In the data below, find the line containing "brown egg: [161,263,189,285]", then set down that line and every later line up to and including the line containing "green egg: [205,306,234,328]", exactly.

*** Opening of Material for this task ***

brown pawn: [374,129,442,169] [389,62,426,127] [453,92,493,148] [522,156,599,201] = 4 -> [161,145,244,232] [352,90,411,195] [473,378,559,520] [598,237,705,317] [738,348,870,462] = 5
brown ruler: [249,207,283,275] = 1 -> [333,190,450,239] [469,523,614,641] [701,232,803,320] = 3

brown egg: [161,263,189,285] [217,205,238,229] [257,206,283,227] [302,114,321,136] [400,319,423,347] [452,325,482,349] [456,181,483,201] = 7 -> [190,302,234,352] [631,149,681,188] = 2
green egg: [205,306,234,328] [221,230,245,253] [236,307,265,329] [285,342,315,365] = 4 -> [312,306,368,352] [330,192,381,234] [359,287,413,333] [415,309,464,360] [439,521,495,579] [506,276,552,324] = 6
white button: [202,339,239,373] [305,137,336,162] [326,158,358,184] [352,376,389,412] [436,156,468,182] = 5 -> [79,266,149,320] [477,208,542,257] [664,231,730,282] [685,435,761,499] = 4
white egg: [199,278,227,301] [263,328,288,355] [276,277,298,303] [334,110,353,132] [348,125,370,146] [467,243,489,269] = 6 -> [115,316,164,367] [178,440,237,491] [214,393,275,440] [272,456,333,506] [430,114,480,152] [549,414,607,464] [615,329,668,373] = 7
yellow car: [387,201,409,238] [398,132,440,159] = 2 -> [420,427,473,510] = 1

*** Close of Material for this task ***

> _Answer to this problem_:
brown egg: [161,263,189,285] [217,205,238,229] [257,206,283,227] [302,114,321,136] [400,319,423,347] [452,325,482,349] [456,181,483,201] = 7 -> [190,302,234,352] [631,149,681,188] = 2
green egg: [205,306,234,328] [221,230,245,253] [236,307,265,329] [285,342,315,365] = 4 -> [312,306,368,352] [330,192,381,234] [359,287,413,333] [415,309,464,360] [439,521,495,579] [506,276,552,324] = 6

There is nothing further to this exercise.